### Exercise materials
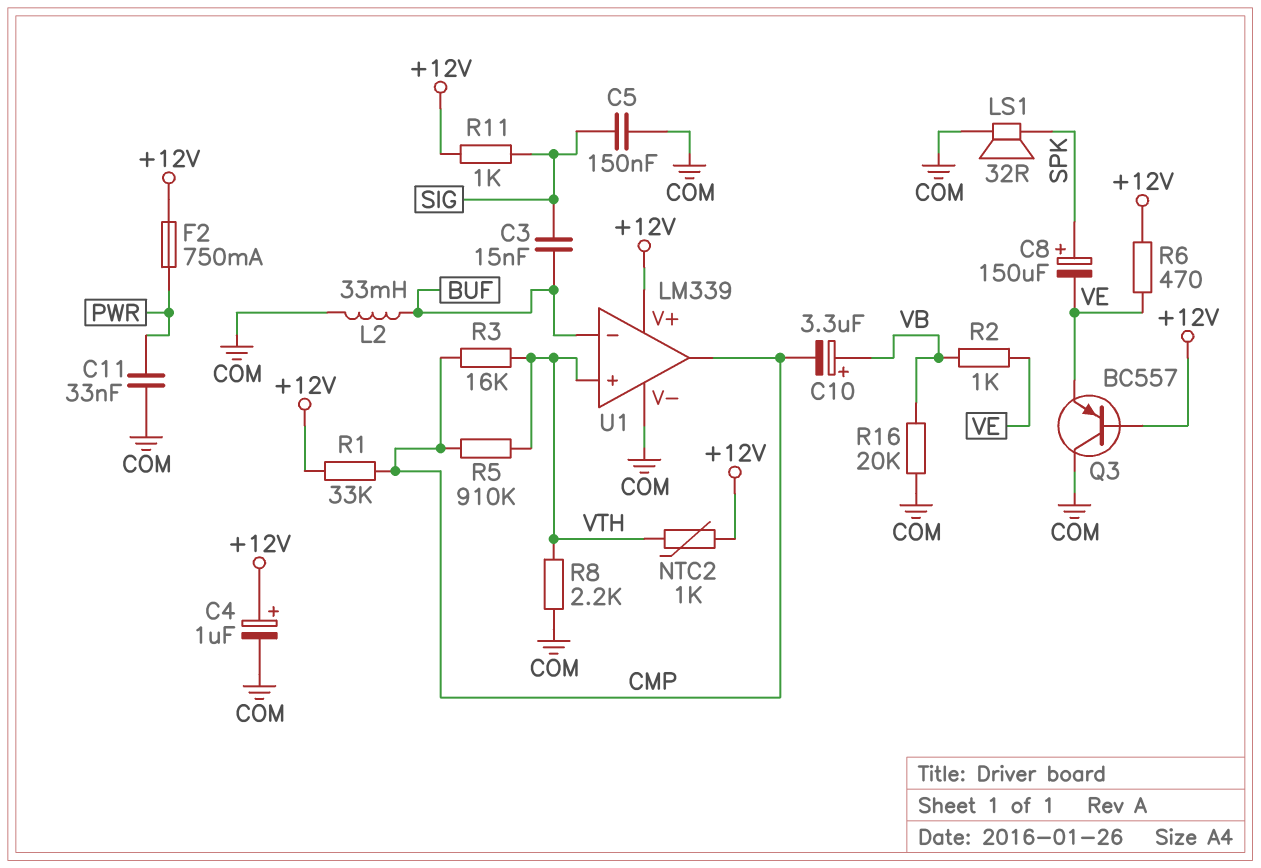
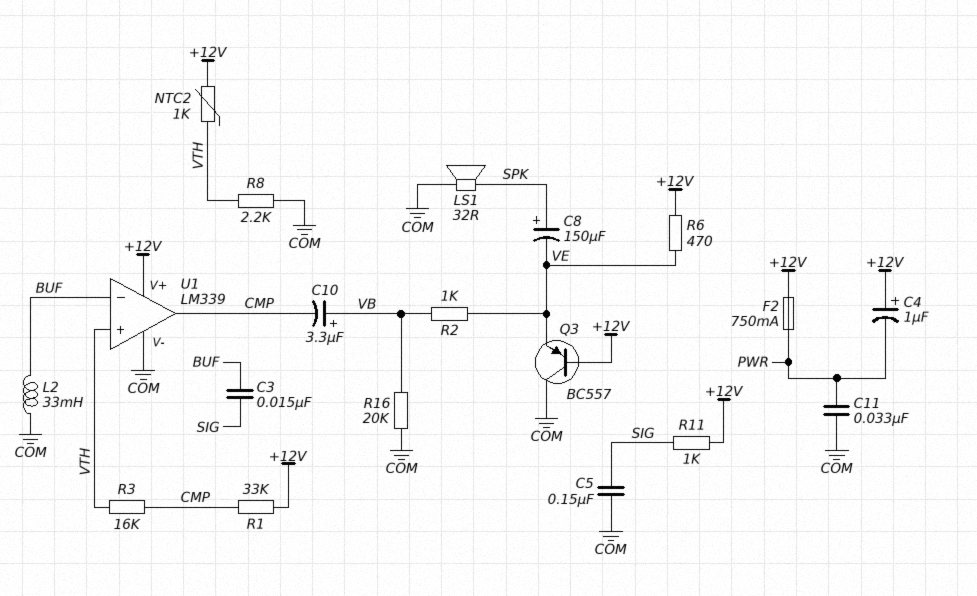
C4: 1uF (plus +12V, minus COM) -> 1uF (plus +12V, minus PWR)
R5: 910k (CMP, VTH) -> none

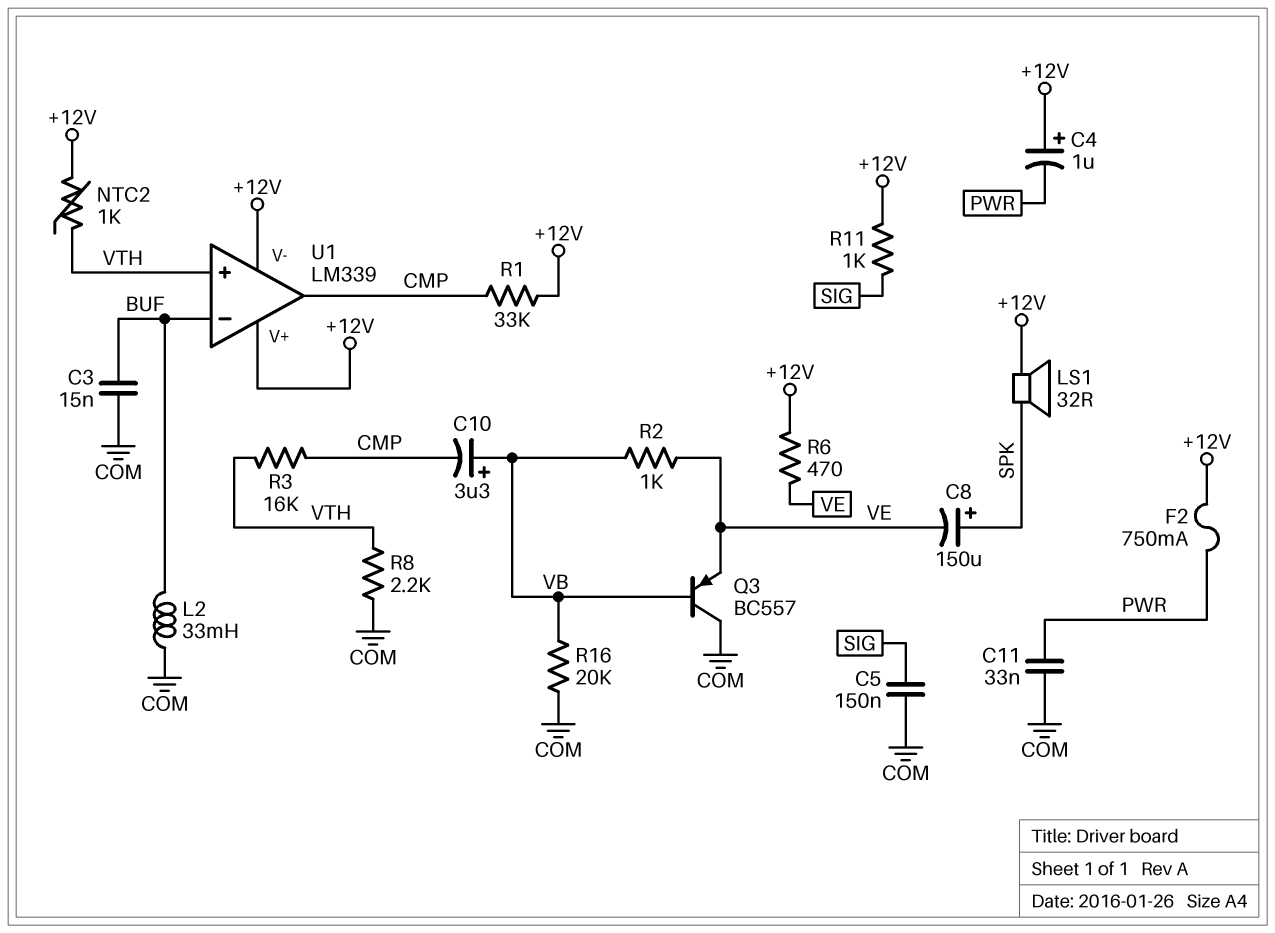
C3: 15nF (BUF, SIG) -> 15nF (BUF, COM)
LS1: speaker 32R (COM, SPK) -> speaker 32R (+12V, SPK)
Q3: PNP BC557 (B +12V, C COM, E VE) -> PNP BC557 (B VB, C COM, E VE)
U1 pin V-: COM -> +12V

### Assignment
An exact copy of the entries, minus the pictures, is what's needed here.

### Output
C4: 1uF (plus +12V, minus COM) -> 1uF (plus +12V, minus PWR)
R5: 910k (CMP, VTH) -> none

C3: 15nF (BUF, SIG) -> 15nF (BUF, COM)
LS1: speaker 32R (COM, SPK) -> speaker 32R (+12V, SPK)
Q3: PNP BC557 (B +12V, C COM, E VE) -> PNP BC557 (B VB, C COM, E VE)
U1 pin V-: COM -> +12V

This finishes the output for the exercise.